- _Work order_: Your task is to return all of the records exactly, minus any images.

(Saved entries)
::::::::
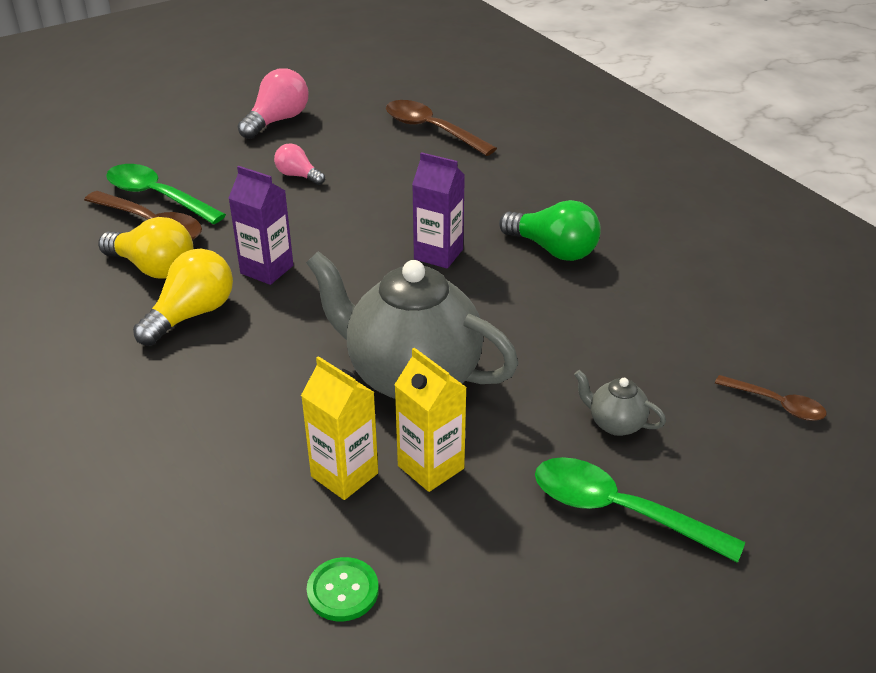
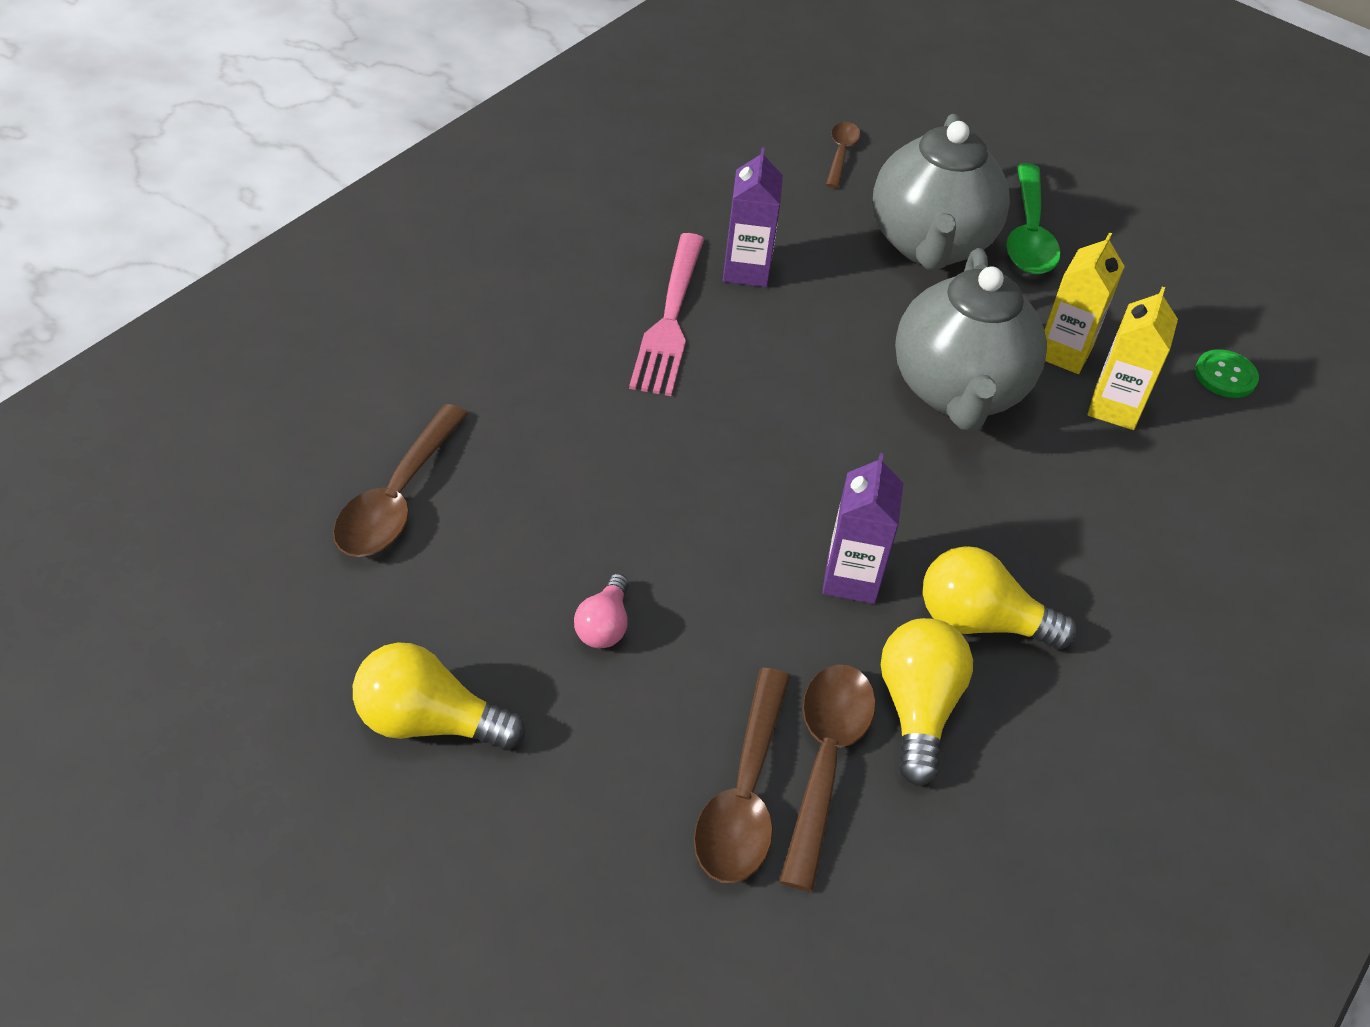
camera: 115 degrees left, 10 degrees up
green spoon [106,164,226,224] -> brown spoon [694,668,790,883]
pink light bulb [237,68,308,139] -> yellow light bulb [353,642,525,750]
purple carton [412,152,465,269] -> purple carton moved to [723,147,783,287]
green light bulb [499,200,601,261] -> pink fork [629,233,704,396]
grey teapot [574,370,666,436] -> grey teapot [873,114,1010,271], size x2.43

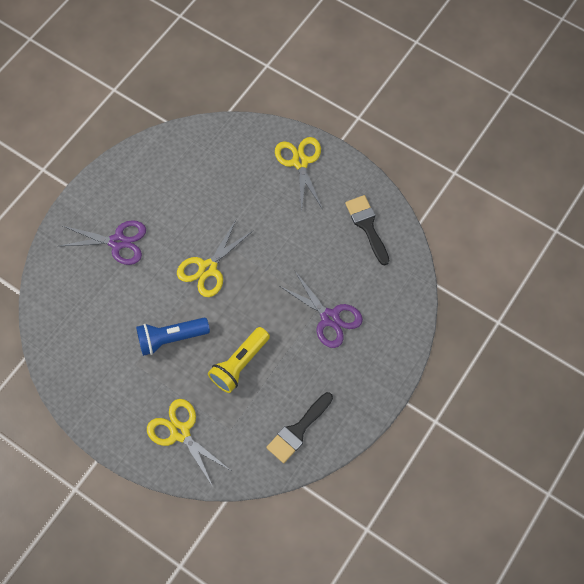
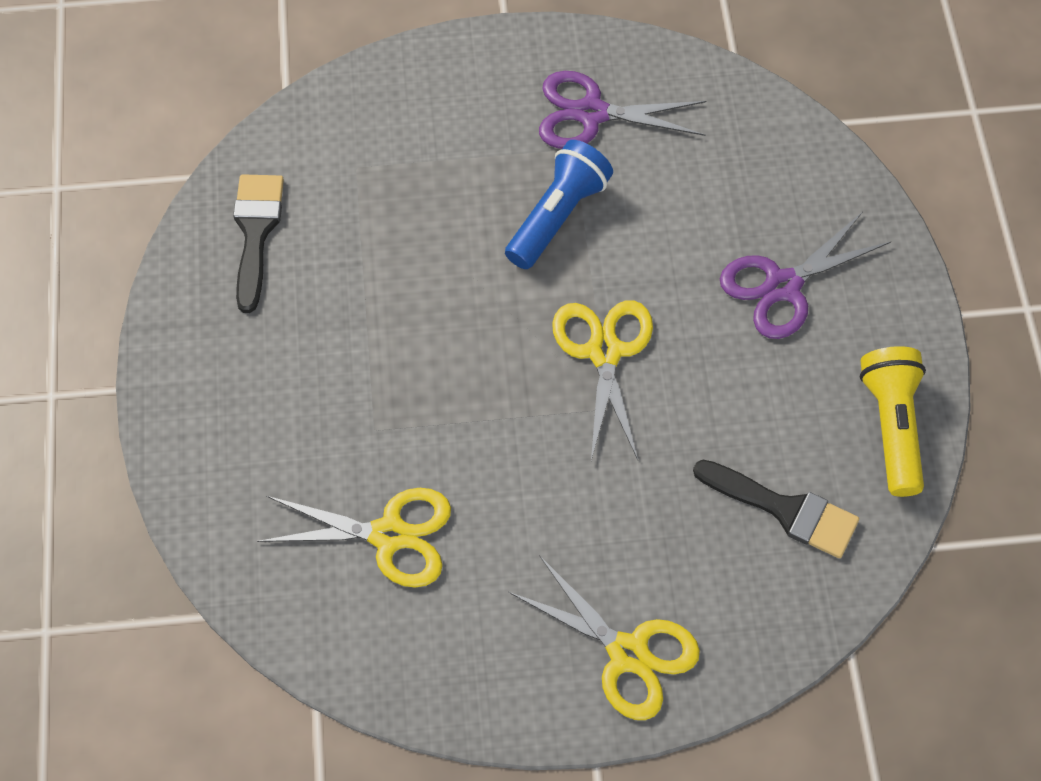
camera: 140 degrees right, 5 degrees down
yellow scissors [147,399,230,485] -> yellow scissors moved to [257,488,451,588]
yellow flashlight [208,327,270,393] -> yellow flashlight moved to [860,346,926,497]
purple scissors [280,270,363,348] -> purple scissors moved to [539,71,706,149]
black brush [345,195,390,265] -> black brush moved to [693,460,859,558]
::::::::
- _Written solution_:
camera: 115 degrees left, 10 degrees up
green spoon [106,164,226,224] -> brown spoon [694,668,790,883]
pink light bulb [237,68,308,139] -> yellow light bulb [353,642,525,750]
purple carton [412,152,465,269] -> purple carton moved to [723,147,783,287]
green light bulb [499,200,601,261] -> pink fork [629,233,704,396]
grey teapot [574,370,666,436] -> grey teapot [873,114,1010,271], size x2.43

camera: 140 degrees right, 5 degrees down
yellow scissors [147,399,230,485] -> yellow scissors moved to [257,488,451,588]
yellow flashlight [208,327,270,393] -> yellow flashlight moved to [860,346,926,497]
purple scissors [280,270,363,348] -> purple scissors moved to [539,71,706,149]
black brush [345,195,390,265] -> black brush moved to [693,460,859,558]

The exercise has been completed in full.